§ What you need to do:
Find and copy every line of the listing below that contains the word "closer". Matching is case-sensitive.

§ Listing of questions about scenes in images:
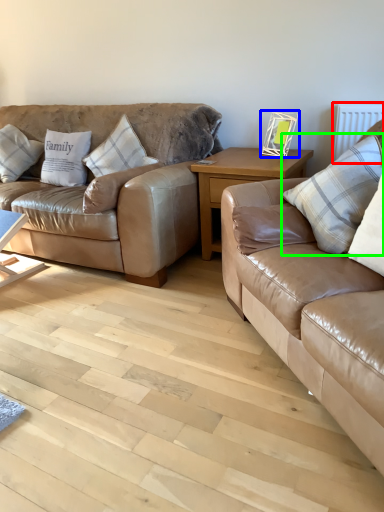
Question: Which object is the farthest from radiator (highlighted by a red box)? Choose among these: picture frame (highlighted by a blue box) or pillow (highlighted by a green box).

Choices:
 (A) picture frame
 (B) pillow

Answer: (B)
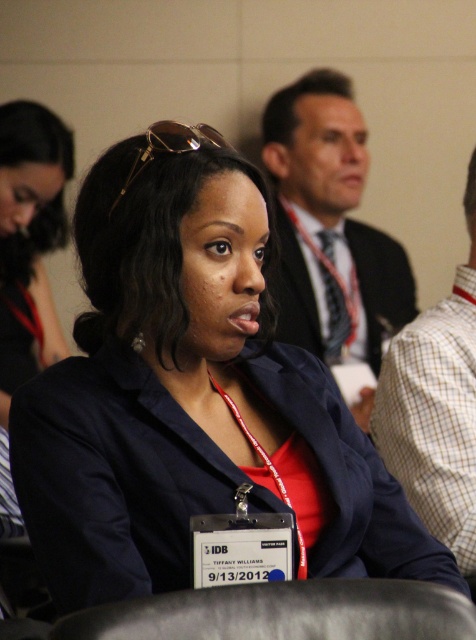
Locate an element on the screen. white checkered shirt at right is located at coordinates (436, 406).

Who is positioned more to the right, white checkered shirt at right or dark gray leather chair at lower center?

From the viewer's perspective, white checkered shirt at right appears more on the right side.

Is point (448, 497) behind point (396, 616)?

Yes, point (448, 497) is behind point (396, 616).

Identify the location of white checkered shirt at right. The width and height of the screenshot is (476, 640). (436, 406).

Does dark suit jacket at upper center appear on the left side of white checkered shirt at right?

Yes, dark suit jacket at upper center is to the left of white checkered shirt at right.

Is dark suit jacket at upper center in front of white checkered shirt at right?

That is False.

You are a GUI agent. You are given a task and a screenshot of the screen. Output one action in this format:
    pyautogui.click(x=<x>, y=<y>)
    Task: Click on the dark suit jacket at upper center
    Image resolution: width=476 pixels, height=640 pixels.
    Given the screenshot: What is the action you would take?
    pyautogui.click(x=329, y=227)

Is point (327, 129) positioned behind point (297, 616)?

Yes, point (327, 129) is farther from viewer.

This screenshot has width=476, height=640. Find the location of `dark suit jacket at upper center`. dark suit jacket at upper center is located at coordinates (329, 227).

Image resolution: width=476 pixels, height=640 pixels. I want to click on dark suit jacket at upper center, so click(x=329, y=227).

Find the location of a particular element. This screenshot has width=476, height=640. dark suit jacket at upper center is located at coordinates (329, 227).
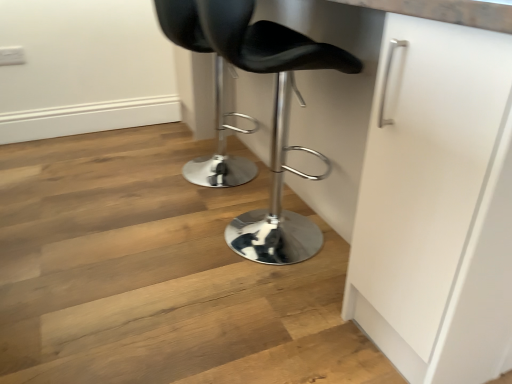
What is the approximate height of black leather stool at center, the 2th chair positioned from the front?

It is 32.45 inches.

The image size is (512, 384). Find the location of `black leather stool at center, the first chair when ordered from back to front`. black leather stool at center, the first chair when ordered from back to front is located at coordinates (221, 148).

What is the approximate width of black leather stool at center, the first chair when ordered from back to front?

The width of black leather stool at center, the first chair when ordered from back to front, is 18.99 inches.

This screenshot has width=512, height=384. What do you see at coordinates (221, 148) in the screenshot?
I see `black leather stool at center, the 2th chair positioned from the front` at bounding box center [221, 148].

What do you see at coordinates (272, 122) in the screenshot? I see `black leather stool at center, the first chair in the front-to-back sequence` at bounding box center [272, 122].

This screenshot has height=384, width=512. In order to click on black leather stool at center, the first chair in the front-to-back sequence in this screenshot , I will do `click(272, 122)`.

Find the location of a particular element. This screenshot has width=512, height=384. black leather stool at center, the 2th chair positioned from the front is located at coordinates (221, 148).

Looking at this image, is black leather stool at center, the first chair in the front-to-back sequence, at the left side of black leather stool at center, the 2th chair positioned from the front?

No.

Is black leather stool at center, which is counted as the 2th chair, starting from the back, closer to the viewer compared to black leather stool at center, the 2th chair positioned from the front?

Yes, black leather stool at center, which is counted as the 2th chair, starting from the back, is in front of black leather stool at center, the 2th chair positioned from the front.

Which is closer, [294,85] or [176,35]?

Point [294,85] is positioned farther from the camera compared to point [176,35].

From the image's perspective, which one is positioned higher, black leather stool at center, the first chair in the front-to-back sequence, or black leather stool at center, the first chair when ordered from back to front?

black leather stool at center, the first chair when ordered from back to front, appears higher in the image.

From a real-world perspective, is black leather stool at center, the first chair in the front-to-back sequence, under black leather stool at center, the first chair when ordered from back to front?

No, from a real-world perspective, black leather stool at center, the first chair in the front-to-back sequence, is not beneath black leather stool at center, the first chair when ordered from back to front.

Does black leather stool at center, which is counted as the 2th chair, starting from the back, have a lesser width compared to black leather stool at center, the first chair when ordered from back to front?

Incorrect, the width of black leather stool at center, which is counted as the 2th chair, starting from the back, is not less than that of black leather stool at center, the first chair when ordered from back to front.

Is black leather stool at center, the first chair in the front-to-back sequence, taller than black leather stool at center, the first chair when ordered from back to front?

Indeed, black leather stool at center, the first chair in the front-to-back sequence, has a greater height compared to black leather stool at center, the first chair when ordered from back to front.

Is black leather stool at center, which is counted as the 2th chair, starting from the back, bigger than black leather stool at center, the 2th chair positioned from the front?

Correct, black leather stool at center, which is counted as the 2th chair, starting from the back, is larger in size than black leather stool at center, the 2th chair positioned from the front.

Is black leather stool at center, the first chair when ordered from back to front, completely or partially inside black leather stool at center, the first chair in the front-to-back sequence?

Actually, black leather stool at center, the first chair when ordered from back to front, is outside black leather stool at center, the first chair in the front-to-back sequence.

Is black leather stool at center, which is counted as the 2th chair, starting from the back, in contact with black leather stool at center, the 2th chair positioned from the front?

black leather stool at center, which is counted as the 2th chair, starting from the back, and black leather stool at center, the 2th chair positioned from the front, are clearly separated.

Looking at this image, is black leather stool at center, which is counted as the 2th chair, starting from the back, looking in the opposite direction of black leather stool at center, the first chair when ordered from back to front?

black leather stool at center, which is counted as the 2th chair, starting from the back, is not turned away from black leather stool at center, the first chair when ordered from back to front.

How many degrees apart are the facing directions of black leather stool at center, which is counted as the 2th chair, starting from the back, and black leather stool at center, the 2th chair positioned from the front?

black leather stool at center, which is counted as the 2th chair, starting from the back, and black leather stool at center, the 2th chair positioned from the front, are facing 0.000263 degrees away from each other.

From the picture: How distant is black leather stool at center, which is counted as the 2th chair, starting from the back, from black leather stool at center, the 2th chair positioned from the front?

A distance of 21.28 inches exists between black leather stool at center, which is counted as the 2th chair, starting from the back, and black leather stool at center, the 2th chair positioned from the front.

Where is `chair below the black leather stool at center, the first chair when ordered from back to front (from the image's perspective)`? This screenshot has height=384, width=512. chair below the black leather stool at center, the first chair when ordered from back to front (from the image's perspective) is located at coordinates (272, 122).

Can you confirm if black leather stool at center, the 2th chair positioned from the front, is positioned to the right of black leather stool at center, the first chair in the front-to-back sequence?

No, black leather stool at center, the 2th chair positioned from the front, is not to the right of black leather stool at center, the first chair in the front-to-back sequence.

In the image, is black leather stool at center, the first chair when ordered from back to front, positioned in front of or behind black leather stool at center, the first chair in the front-to-back sequence?

Visually, black leather stool at center, the first chair when ordered from back to front, is located behind black leather stool at center, the first chair in the front-to-back sequence.

Does point (237, 165) come closer to viewer compared to point (315, 179)?

No, it is not.

From the image's perspective, which one is positioned higher, black leather stool at center, the first chair when ordered from back to front, or black leather stool at center, the first chair in the front-to-back sequence?

black leather stool at center, the first chair when ordered from back to front.

From a real-world perspective, who is located lower, black leather stool at center, the 2th chair positioned from the front, or black leather stool at center, the first chair in the front-to-back sequence?

black leather stool at center, the 2th chair positioned from the front.

Is black leather stool at center, the 2th chair positioned from the front, wider than black leather stool at center, which is counted as the 2th chair, starting from the back?

In fact, black leather stool at center, the 2th chair positioned from the front, might be narrower than black leather stool at center, which is counted as the 2th chair, starting from the back.

Considering the relative sizes of black leather stool at center, the 2th chair positioned from the front, and black leather stool at center, which is counted as the 2th chair, starting from the back, in the image provided, is black leather stool at center, the 2th chair positioned from the front, taller than black leather stool at center, which is counted as the 2th chair, starting from the back,?

Incorrect, the height of black leather stool at center, the 2th chair positioned from the front, is not larger of that of black leather stool at center, which is counted as the 2th chair, starting from the back.

Considering the sizes of objects black leather stool at center, the first chair when ordered from back to front, and black leather stool at center, which is counted as the 2th chair, starting from the back, in the image provided, who is smaller, black leather stool at center, the first chair when ordered from back to front, or black leather stool at center, which is counted as the 2th chair, starting from the back,?

With smaller size is black leather stool at center, the first chair when ordered from back to front.

Is black leather stool at center, the 2th chair positioned from the front, not within black leather stool at center, the first chair in the front-to-back sequence?

That's correct, black leather stool at center, the 2th chair positioned from the front, is outside of black leather stool at center, the first chair in the front-to-back sequence.

Is black leather stool at center, the 2th chair positioned from the front, touching black leather stool at center, which is counted as the 2th chair, starting from the back?

No, black leather stool at center, the 2th chair positioned from the front, is not in contact with black leather stool at center, which is counted as the 2th chair, starting from the back.

Is black leather stool at center, the 2th chair positioned from the front, looking in the opposite direction of black leather stool at center, the first chair in the front-to-back sequence?

black leather stool at center, the 2th chair positioned from the front, is not turned away from black leather stool at center, the first chair in the front-to-back sequence.

How different are the orientations of black leather stool at center, the first chair when ordered from back to front, and black leather stool at center, the first chair in the front-to-back sequence, in degrees?

The facing directions of black leather stool at center, the first chair when ordered from back to front, and black leather stool at center, the first chair in the front-to-back sequence, are 0.000263 degrees apart.

Where is `chair behind the black leather stool at center, the first chair in the front-to-back sequence`? Image resolution: width=512 pixels, height=384 pixels. chair behind the black leather stool at center, the first chair in the front-to-back sequence is located at coordinates (221, 148).

You are a GUI agent. You are given a task and a screenshot of the screen. Output one action in this format:
    pyautogui.click(x=<x>, y=<y>)
    Task: Click on the chair above the black leather stool at center, the first chair in the front-to-back sequence (from the image's perspective)
    This screenshot has width=512, height=384.
    Given the screenshot: What is the action you would take?
    pyautogui.click(x=221, y=148)

Find the location of a particular element. The width and height of the screenshot is (512, 384). chair on the right of the black leather stool at center, the first chair when ordered from back to front is located at coordinates (272, 122).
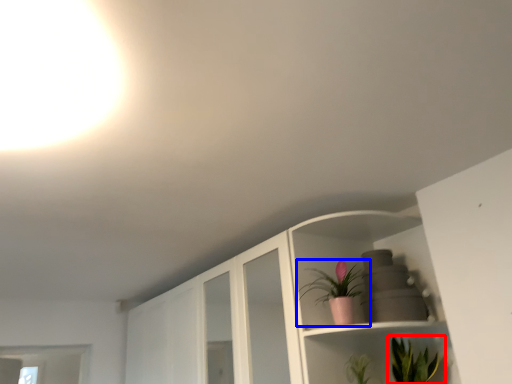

§ Full output:
Is black leather stool at center, which is counted as the 2th chair, starting from the back, closer to the viewer compared to black leather stool at center, the 2th chair positioned from the front?
Which is closer, [294,85] or [176,35]?
Does point (237, 165) come closer to viewer compared to point (315, 179)?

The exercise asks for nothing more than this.